- _DIRECTIONS FOR THIS TASK_
Reproduce, exactly and in full, only the lines below from the one containing "black star: (105, 114) -> (81, 110), moved" through the one containing "purple ellipse: (150, 150)".

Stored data
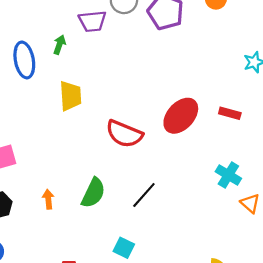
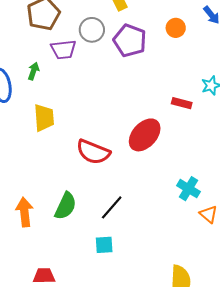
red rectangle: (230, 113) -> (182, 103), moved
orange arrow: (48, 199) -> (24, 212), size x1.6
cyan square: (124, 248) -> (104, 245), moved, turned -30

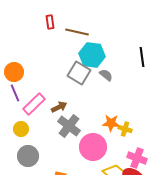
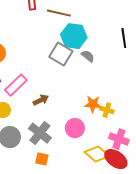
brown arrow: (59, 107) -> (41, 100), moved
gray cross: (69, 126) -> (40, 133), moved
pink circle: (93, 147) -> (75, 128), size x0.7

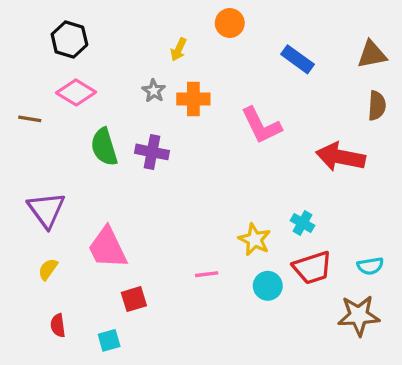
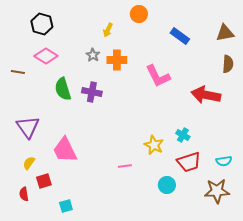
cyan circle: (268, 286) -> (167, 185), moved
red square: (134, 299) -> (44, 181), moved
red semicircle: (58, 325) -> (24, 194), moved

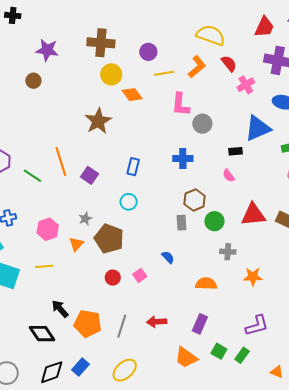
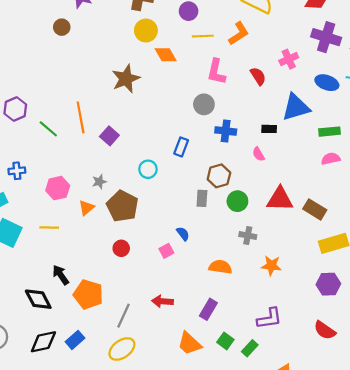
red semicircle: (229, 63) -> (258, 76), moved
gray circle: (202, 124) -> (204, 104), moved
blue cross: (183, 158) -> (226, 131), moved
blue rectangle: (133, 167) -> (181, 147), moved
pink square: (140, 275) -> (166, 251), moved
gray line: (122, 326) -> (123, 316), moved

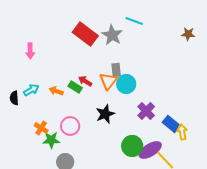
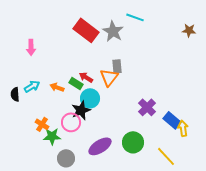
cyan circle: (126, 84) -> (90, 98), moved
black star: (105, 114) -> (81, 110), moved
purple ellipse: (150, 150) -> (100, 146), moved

==

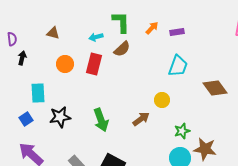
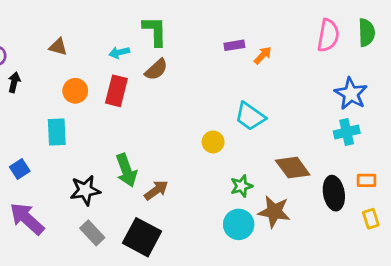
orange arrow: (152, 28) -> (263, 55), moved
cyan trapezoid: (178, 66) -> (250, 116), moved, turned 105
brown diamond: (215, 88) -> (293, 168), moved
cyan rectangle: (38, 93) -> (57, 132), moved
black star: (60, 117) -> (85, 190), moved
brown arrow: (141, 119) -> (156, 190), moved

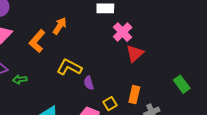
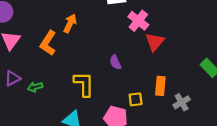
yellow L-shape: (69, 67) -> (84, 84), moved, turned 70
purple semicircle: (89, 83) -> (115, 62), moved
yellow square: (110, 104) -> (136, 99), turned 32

- _EXERCISE OUTPUT_
black star: (105, 114) -> (81, 110), moved
purple ellipse: (150, 150) -> (100, 146), moved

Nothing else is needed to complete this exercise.